### TASK DETAILS
Please convert the lines below into a JSON list of strings, one string per line, with blank lines left out.
##########
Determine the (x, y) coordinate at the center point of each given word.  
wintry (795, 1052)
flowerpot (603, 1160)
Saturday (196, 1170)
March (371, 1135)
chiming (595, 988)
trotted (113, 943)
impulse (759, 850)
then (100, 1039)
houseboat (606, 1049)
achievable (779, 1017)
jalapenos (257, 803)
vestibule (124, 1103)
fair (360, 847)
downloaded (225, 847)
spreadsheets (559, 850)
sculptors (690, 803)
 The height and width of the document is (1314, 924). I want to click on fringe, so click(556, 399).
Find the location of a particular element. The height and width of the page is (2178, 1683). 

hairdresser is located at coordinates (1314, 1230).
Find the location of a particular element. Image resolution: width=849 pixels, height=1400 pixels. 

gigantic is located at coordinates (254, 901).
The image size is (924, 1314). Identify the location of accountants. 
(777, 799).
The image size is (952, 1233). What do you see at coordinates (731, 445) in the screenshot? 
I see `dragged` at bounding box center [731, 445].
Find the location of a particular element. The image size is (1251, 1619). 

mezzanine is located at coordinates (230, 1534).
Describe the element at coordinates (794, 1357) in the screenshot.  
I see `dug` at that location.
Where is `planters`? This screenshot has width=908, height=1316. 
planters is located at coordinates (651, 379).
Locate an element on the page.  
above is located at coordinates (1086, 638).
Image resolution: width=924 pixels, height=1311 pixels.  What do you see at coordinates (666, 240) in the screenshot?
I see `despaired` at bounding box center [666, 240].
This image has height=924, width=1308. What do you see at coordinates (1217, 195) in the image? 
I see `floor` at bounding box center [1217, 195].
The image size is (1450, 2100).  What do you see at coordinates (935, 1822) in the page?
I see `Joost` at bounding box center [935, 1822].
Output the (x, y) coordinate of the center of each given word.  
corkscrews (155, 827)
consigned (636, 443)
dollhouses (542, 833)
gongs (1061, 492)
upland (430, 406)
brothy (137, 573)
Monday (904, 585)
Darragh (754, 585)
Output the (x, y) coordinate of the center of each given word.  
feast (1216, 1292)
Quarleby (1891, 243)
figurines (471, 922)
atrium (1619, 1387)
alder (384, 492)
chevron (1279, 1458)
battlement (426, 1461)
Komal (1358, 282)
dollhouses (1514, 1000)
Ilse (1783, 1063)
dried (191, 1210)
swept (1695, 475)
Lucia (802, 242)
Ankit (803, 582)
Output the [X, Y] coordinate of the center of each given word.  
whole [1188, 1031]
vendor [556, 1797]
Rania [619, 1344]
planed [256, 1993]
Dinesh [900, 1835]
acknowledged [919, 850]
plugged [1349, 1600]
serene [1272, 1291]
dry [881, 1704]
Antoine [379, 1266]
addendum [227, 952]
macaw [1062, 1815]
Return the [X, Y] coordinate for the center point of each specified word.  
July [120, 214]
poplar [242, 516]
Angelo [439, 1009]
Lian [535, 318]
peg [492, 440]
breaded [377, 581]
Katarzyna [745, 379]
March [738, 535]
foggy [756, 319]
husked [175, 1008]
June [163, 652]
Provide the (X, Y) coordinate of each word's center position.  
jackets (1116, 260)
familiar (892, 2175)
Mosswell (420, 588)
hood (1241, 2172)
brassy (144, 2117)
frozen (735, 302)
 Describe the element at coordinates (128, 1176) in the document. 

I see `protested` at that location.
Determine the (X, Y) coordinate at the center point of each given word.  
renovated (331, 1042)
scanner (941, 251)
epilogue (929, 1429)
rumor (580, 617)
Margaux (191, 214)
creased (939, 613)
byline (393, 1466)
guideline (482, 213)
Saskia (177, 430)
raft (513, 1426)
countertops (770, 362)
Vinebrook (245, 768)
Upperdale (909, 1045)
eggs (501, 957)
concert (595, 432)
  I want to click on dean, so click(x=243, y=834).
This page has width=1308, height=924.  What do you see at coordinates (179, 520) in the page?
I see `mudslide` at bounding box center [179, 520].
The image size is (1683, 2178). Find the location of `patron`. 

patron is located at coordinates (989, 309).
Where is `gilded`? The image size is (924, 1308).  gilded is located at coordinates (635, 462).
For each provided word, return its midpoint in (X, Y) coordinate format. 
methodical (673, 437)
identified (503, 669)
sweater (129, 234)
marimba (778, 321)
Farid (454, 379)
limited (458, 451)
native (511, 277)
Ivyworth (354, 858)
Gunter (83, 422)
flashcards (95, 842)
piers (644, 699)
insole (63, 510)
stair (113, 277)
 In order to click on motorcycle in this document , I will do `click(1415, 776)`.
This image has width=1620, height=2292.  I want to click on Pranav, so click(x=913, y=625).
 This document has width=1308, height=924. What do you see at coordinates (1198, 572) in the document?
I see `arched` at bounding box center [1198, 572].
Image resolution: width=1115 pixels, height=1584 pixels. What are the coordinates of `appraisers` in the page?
##########
### OUTPUT BELOW
[
  "Determine the (x, y) coordinate at the center point of each given word.  ",
  "wintry (795, 1052)",
  "flowerpot (603, 1160)",
  "Saturday (196, 1170)",
  "March (371, 1135)",
  "chiming (595, 988)",
  "trotted (113, 943)",
  "impulse (759, 850)",
  "then (100, 1039)",
  "houseboat (606, 1049)",
  "achievable (779, 1017)",
  "jalapenos (257, 803)",
  "vestibule (124, 1103)",
  "fair (360, 847)",
  "downloaded (225, 847)",
  "spreadsheets (559, 850)",
  "sculptors (690, 803)",
  " The height and width of the document is (1314, 924). I want to click on fringe, so click(556, 399).",
  "Find the location of a particular element. The height and width of the page is (2178, 1683). ",
  "hairdresser is located at coordinates (1314, 1230).",
  "Find the location of a particular element. Image resolution: width=849 pixels, height=1400 pixels. ",
  "gigantic is located at coordinates (254, 901).",
  "The image size is (924, 1314). Identify the location of accountants. ",
  "(777, 799).",
  "The image size is (952, 1233). What do you see at coordinates (731, 445) in the screenshot? ",
  "I see `dragged` at bounding box center [731, 445].",
  "Find the location of a particular element. The image size is (1251, 1619). ",
  "mezzanine is located at coordinates (230, 1534).",
  "Describe the element at coordinates (794, 1357) in the screenshot.  ",
  "I see `dug` at that location.",
  "Where is `planters`? This screenshot has width=908, height=1316. ",
  "planters is located at coordinates (651, 379).",
  "Locate an element on the page.  ",
  "above is located at coordinates (1086, 638).",
  "Image resolution: width=924 pixels, height=1311 pixels.  What do you see at coordinates (666, 240) in the screenshot?",
  "I see `despaired` at bounding box center [666, 240].",
  "This image has height=924, width=1308. What do you see at coordinates (1217, 195) in the image? ",
  "I see `floor` at bounding box center [1217, 195].",
  "The image size is (1450, 2100).  What do you see at coordinates (935, 1822) in the page?",
  "I see `Joost` at bounding box center [935, 1822].",
  "Output the (x, y) coordinate of the center of each given word.  ",
  "corkscrews (155, 827)",
  "consigned (636, 443)",
  "dollhouses (542, 833)",
  "gongs (1061, 492)",
  "upland (430, 406)",
  "brothy (137, 573)",
  "Monday (904, 585)",
  "Darragh (754, 585)",
  "Output the (x, y) coordinate of the center of each given word.  ",
  "feast (1216, 1292)",
  "Quarleby (1891, 243)",
  "figurines (471, 922)",
  "atrium (1619, 1387)",
  "alder (384, 492)",
  "chevron (1279, 1458)",
  "battlement (426, 1461)",
  "Komal (1358, 282)",
  "dollhouses (1514, 1000)",
  "Ilse (1783, 1063)",
  "dried (191, 1210)",
  "swept (1695, 475)",
  "Lucia (802, 242)",
  "Ankit (803, 582)",
  "Output the [X, Y] coordinate of the center of each given word.  ",
  "whole [1188, 1031]",
  "vendor [556, 1797]",
  "Rania [619, 1344]",
  "planed [256, 1993]",
  "Dinesh [900, 1835]",
  "acknowledged [919, 850]",
  "plugged [1349, 1600]",
  "serene [1272, 1291]",
  "dry [881, 1704]",
  "Antoine [379, 1266]",
  "addendum [227, 952]",
  "macaw [1062, 1815]",
  "Return the [X, Y] coordinate for the center point of each specified word.  ",
  "July [120, 214]",
  "poplar [242, 516]",
  "Angelo [439, 1009]",
  "Lian [535, 318]",
  "peg [492, 440]",
  "breaded [377, 581]",
  "Katarzyna [745, 379]",
  "March [738, 535]",
  "foggy [756, 319]",
  "husked [175, 1008]",
  "June [163, 652]",
  "Provide the (X, Y) coordinate of each word's center position.  ",
  "jackets (1116, 260)",
  "familiar (892, 2175)",
  "Mosswell (420, 588)",
  "hood (1241, 2172)",
  "brassy (144, 2117)",
  "frozen (735, 302)",
  " Describe the element at coordinates (128, 1176) in the document. ",
  "I see `protested` at that location.",
  "Determine the (X, Y) coordinate at the center point of each given word.  ",
  "renovated (331, 1042)",
  "scanner (941, 251)",
  "epilogue (929, 1429)",
  "rumor (580, 617)",
  "Margaux (191, 214)",
  "creased (939, 613)",
  "byline (393, 1466)",
  "guideline (482, 213)",
  "Saskia (177, 430)",
  "raft (513, 1426)",
  "countertops (770, 362)",
  "Vinebrook (245, 768)",
  "Upperdale (909, 1045)",
  "eggs (501, 957)",
  "concert (595, 432)",
  "  I want to click on dean, so click(x=243, y=834).",
  "This page has width=1308, height=924.  What do you see at coordinates (179, 520) in the page?",
  "I see `mudslide` at bounding box center [179, 520].",
  "The image size is (1683, 2178). Find the location of `patron`. ",
  "patron is located at coordinates (989, 309).",
  "Where is `gilded`? The image size is (924, 1308).  gilded is located at coordinates (635, 462).",
  "For each provided word, return its midpoint in (X, Y) coordinate format. ",
  "methodical (673, 437)",
  "identified (503, 669)",
  "sweater (129, 234)",
  "marimba (778, 321)",
  "Farid (454, 379)",
  "limited (458, 451)",
  "native (511, 277)",
  "Ivyworth (354, 858)",
  "Gunter (83, 422)",
  "flashcards (95, 842)",
  "piers (644, 699)",
  "insole (63, 510)",
  "stair (113, 277)",
  " In order to click on motorcycle in this document , I will do `click(1415, 776)`.",
  "This image has width=1620, height=2292.  I want to click on Pranav, so click(x=913, y=625).",
  " This document has width=1308, height=924. What do you see at coordinates (1198, 572) in the document?",
  "I see `arched` at bounding box center [1198, 572].",
  "Image resolution: width=1115 pixels, height=1584 pixels. What are the coordinates of `appraisers` in the page?"
]